_Data shown_:
____________________

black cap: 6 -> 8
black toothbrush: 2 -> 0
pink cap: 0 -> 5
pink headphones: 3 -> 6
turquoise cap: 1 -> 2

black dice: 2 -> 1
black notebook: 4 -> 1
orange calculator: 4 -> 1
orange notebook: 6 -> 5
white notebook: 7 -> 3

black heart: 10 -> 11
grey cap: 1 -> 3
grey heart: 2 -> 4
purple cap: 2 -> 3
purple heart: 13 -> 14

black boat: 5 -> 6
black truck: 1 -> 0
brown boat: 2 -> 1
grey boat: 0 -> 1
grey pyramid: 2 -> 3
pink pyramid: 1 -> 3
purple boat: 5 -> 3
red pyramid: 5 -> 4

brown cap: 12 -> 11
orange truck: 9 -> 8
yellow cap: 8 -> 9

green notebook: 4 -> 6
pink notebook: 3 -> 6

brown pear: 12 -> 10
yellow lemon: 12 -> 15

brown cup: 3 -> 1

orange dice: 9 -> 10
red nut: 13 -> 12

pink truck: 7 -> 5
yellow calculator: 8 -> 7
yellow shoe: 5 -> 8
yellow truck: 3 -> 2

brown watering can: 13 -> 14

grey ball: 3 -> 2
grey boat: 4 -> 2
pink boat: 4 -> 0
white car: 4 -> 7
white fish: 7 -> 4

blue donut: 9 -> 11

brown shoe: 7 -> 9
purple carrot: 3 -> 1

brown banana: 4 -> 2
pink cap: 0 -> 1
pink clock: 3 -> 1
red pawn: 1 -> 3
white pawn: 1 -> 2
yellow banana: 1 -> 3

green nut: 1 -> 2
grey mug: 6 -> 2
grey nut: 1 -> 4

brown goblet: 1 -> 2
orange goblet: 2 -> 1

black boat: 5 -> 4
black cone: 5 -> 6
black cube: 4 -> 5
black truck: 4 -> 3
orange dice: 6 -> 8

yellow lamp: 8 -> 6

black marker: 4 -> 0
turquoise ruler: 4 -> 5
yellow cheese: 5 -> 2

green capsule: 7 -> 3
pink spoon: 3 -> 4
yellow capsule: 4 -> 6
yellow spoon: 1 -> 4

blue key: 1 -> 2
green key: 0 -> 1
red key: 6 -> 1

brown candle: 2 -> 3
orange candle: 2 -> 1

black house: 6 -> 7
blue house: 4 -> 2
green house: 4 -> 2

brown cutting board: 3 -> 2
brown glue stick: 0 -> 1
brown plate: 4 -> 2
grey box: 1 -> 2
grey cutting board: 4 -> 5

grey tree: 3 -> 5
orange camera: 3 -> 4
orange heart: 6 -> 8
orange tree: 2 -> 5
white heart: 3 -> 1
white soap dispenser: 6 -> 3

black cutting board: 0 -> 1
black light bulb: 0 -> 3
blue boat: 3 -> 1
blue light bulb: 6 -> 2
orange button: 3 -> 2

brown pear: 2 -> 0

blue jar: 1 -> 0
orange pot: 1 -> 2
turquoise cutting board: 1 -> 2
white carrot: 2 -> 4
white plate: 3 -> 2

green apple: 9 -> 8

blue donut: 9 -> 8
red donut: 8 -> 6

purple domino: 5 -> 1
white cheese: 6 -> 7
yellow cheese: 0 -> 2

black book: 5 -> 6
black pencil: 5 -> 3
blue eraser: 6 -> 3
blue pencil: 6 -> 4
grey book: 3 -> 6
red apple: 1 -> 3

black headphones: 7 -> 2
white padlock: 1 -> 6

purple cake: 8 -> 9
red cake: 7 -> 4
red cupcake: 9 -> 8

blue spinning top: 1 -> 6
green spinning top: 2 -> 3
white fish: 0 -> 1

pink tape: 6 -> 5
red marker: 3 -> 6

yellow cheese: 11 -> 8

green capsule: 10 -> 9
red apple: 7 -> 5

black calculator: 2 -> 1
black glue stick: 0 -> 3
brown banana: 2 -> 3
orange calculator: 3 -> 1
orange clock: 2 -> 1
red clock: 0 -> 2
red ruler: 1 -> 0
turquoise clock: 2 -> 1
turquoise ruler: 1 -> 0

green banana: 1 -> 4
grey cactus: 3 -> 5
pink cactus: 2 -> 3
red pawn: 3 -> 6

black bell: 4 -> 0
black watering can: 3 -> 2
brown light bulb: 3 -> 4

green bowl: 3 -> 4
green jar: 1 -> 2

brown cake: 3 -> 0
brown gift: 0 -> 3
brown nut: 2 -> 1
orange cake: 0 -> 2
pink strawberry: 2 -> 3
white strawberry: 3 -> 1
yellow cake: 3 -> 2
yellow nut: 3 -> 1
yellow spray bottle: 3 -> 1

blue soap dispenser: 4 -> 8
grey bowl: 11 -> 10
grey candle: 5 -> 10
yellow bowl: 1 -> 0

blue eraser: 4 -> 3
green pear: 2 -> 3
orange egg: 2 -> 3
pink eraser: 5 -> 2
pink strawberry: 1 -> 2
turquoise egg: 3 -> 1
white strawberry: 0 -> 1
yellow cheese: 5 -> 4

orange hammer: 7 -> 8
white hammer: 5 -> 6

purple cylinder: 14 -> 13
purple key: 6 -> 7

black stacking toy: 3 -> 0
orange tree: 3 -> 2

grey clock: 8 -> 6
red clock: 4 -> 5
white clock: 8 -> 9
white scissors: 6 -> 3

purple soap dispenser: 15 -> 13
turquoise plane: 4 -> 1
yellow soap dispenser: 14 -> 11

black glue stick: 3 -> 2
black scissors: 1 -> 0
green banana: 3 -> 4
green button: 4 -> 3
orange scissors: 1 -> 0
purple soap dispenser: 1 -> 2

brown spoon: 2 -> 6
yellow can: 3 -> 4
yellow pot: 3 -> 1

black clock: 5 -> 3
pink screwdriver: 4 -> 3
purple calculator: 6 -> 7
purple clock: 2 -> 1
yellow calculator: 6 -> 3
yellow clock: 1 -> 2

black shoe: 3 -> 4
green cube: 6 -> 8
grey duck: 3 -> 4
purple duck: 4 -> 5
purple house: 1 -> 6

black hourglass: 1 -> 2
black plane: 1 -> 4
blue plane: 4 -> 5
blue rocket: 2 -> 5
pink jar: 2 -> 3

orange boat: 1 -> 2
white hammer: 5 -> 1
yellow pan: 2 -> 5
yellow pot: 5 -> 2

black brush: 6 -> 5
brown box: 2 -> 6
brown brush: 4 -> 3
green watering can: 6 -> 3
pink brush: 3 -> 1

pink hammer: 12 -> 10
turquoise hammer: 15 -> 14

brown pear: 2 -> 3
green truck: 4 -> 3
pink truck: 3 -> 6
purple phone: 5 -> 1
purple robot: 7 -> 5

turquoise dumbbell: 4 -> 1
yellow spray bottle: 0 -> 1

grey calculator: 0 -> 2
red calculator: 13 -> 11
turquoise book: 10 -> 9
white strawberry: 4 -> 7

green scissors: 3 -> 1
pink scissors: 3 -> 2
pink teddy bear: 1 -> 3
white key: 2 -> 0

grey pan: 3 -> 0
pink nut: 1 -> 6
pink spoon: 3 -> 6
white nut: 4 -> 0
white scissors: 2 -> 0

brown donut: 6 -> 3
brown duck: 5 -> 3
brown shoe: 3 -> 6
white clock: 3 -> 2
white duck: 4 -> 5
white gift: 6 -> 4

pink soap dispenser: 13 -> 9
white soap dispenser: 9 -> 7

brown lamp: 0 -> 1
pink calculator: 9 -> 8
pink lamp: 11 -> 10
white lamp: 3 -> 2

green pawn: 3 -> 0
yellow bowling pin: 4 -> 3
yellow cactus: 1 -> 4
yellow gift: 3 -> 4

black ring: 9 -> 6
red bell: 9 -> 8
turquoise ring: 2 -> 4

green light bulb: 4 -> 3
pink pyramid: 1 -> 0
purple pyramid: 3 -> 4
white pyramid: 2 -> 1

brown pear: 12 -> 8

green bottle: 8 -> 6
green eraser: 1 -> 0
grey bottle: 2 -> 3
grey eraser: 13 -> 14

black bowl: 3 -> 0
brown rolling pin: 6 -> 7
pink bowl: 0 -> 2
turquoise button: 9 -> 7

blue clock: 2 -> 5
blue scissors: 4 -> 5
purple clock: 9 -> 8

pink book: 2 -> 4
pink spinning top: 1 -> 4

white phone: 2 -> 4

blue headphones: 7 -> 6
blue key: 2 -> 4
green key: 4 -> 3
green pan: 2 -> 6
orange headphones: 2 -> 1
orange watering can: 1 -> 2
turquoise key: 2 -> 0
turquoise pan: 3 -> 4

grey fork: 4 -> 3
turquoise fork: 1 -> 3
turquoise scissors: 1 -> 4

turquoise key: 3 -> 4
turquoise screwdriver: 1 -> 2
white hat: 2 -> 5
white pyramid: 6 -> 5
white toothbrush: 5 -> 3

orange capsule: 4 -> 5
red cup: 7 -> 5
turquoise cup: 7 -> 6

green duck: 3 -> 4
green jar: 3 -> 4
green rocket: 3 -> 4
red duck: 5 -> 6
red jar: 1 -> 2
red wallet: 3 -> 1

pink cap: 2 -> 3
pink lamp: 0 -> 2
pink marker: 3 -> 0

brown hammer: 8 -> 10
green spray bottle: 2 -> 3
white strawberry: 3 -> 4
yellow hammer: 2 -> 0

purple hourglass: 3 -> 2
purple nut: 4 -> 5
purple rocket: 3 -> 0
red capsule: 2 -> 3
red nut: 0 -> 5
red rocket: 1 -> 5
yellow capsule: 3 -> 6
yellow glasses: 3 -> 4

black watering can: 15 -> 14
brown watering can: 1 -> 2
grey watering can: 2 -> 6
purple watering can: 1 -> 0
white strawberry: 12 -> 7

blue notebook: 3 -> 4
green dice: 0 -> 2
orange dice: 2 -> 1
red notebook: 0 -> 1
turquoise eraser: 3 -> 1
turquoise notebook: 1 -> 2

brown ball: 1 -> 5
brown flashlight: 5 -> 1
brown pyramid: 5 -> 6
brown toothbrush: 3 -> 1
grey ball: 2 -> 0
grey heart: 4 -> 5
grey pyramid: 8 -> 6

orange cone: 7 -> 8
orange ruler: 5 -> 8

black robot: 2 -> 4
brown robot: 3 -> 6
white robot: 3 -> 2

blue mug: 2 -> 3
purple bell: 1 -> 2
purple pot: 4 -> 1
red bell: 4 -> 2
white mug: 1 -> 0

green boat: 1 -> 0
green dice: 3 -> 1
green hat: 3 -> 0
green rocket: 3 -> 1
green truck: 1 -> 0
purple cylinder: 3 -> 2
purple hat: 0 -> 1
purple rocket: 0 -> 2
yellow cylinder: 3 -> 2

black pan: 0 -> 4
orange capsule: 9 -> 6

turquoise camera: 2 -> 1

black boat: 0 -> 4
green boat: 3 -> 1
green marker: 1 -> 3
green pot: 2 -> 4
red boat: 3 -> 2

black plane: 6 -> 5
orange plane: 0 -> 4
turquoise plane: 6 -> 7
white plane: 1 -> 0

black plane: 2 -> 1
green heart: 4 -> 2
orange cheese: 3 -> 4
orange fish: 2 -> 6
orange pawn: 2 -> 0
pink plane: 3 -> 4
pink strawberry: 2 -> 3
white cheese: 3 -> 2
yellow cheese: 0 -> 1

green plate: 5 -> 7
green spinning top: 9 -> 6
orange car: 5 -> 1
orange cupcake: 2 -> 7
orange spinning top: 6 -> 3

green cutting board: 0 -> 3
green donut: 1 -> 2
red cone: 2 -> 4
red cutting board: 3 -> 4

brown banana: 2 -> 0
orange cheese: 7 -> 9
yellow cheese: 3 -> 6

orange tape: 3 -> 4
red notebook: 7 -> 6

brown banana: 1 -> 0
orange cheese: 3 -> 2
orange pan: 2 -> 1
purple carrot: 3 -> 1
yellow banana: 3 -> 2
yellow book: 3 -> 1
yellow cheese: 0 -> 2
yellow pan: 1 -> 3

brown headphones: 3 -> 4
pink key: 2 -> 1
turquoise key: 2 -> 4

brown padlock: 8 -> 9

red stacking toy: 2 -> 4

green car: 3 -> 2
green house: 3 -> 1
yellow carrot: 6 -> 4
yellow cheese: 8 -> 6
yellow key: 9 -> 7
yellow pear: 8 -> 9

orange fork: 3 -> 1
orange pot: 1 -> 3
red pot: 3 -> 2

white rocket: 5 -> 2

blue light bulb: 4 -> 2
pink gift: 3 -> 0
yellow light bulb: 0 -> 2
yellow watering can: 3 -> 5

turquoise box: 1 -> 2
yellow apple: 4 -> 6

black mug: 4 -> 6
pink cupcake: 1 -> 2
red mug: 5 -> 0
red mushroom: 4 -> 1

____________________

_Assignment_: Lines to set down from above: the line with "green button: 4 -> 3", the line with "white phone: 2 -> 4", and every line between, each exactly as written.

_Written answer_:
green button: 4 -> 3
orange scissors: 1 -> 0
purple soap dispenser: 1 -> 2

brown spoon: 2 -> 6
yellow can: 3 -> 4
yellow pot: 3 -> 1

black clock: 5 -> 3
pink screwdriver: 4 -> 3
purple calculator: 6 -> 7
purple clock: 2 -> 1
yellow calculator: 6 -> 3
yellow clock: 1 -> 2

black shoe: 3 -> 4
green cube: 6 -> 8
grey duck: 3 -> 4
purple duck: 4 -> 5
purple house: 1 -> 6

black hourglass: 1 -> 2
black plane: 1 -> 4
blue plane: 4 -> 5
blue rocket: 2 -> 5
pink jar: 2 -> 3

orange boat: 1 -> 2
white hammer: 5 -> 1
yellow pan: 2 -> 5
yellow pot: 5 -> 2

black brush: 6 -> 5
brown box: 2 -> 6
brown brush: 4 -> 3
green watering can: 6 -> 3
pink brush: 3 -> 1

pink hammer: 12 -> 10
turquoise hammer: 15 -> 14

brown pear: 2 -> 3
green truck: 4 -> 3
pink truck: 3 -> 6
purple phone: 5 -> 1
purple robot: 7 -> 5

turquoise dumbbell: 4 -> 1
yellow spray bottle: 0 -> 1

grey calculator: 0 -> 2
red calculator: 13 -> 11
turquoise book: 10 -> 9
white strawberry: 4 -> 7

green scissors: 3 -> 1
pink scissors: 3 -> 2
pink teddy bear: 1 -> 3
white key: 2 -> 0

grey pan: 3 -> 0
pink nut: 1 -> 6
pink spoon: 3 -> 6
white nut: 4 -> 0
white scissors: 2 -> 0

brown donut: 6 -> 3
brown duck: 5 -> 3
brown shoe: 3 -> 6
white clock: 3 -> 2
white duck: 4 -> 5
white gift: 6 -> 4

pink soap dispenser: 13 -> 9
white soap dispenser: 9 -> 7

brown lamp: 0 -> 1
pink calculator: 9 -> 8
pink lamp: 11 -> 10
white lamp: 3 -> 2

green pawn: 3 -> 0
yellow bowling pin: 4 -> 3
yellow cactus: 1 -> 4
yellow gift: 3 -> 4

black ring: 9 -> 6
red bell: 9 -> 8
turquoise ring: 2 -> 4

green light bulb: 4 -> 3
pink pyramid: 1 -> 0
purple pyramid: 3 -> 4
white pyramid: 2 -> 1

brown pear: 12 -> 8

green bottle: 8 -> 6
green eraser: 1 -> 0
grey bottle: 2 -> 3
grey eraser: 13 -> 14

black bowl: 3 -> 0
brown rolling pin: 6 -> 7
pink bowl: 0 -> 2
turquoise button: 9 -> 7

blue clock: 2 -> 5
blue scissors: 4 -> 5
purple clock: 9 -> 8

pink book: 2 -> 4
pink spinning top: 1 -> 4

white phone: 2 -> 4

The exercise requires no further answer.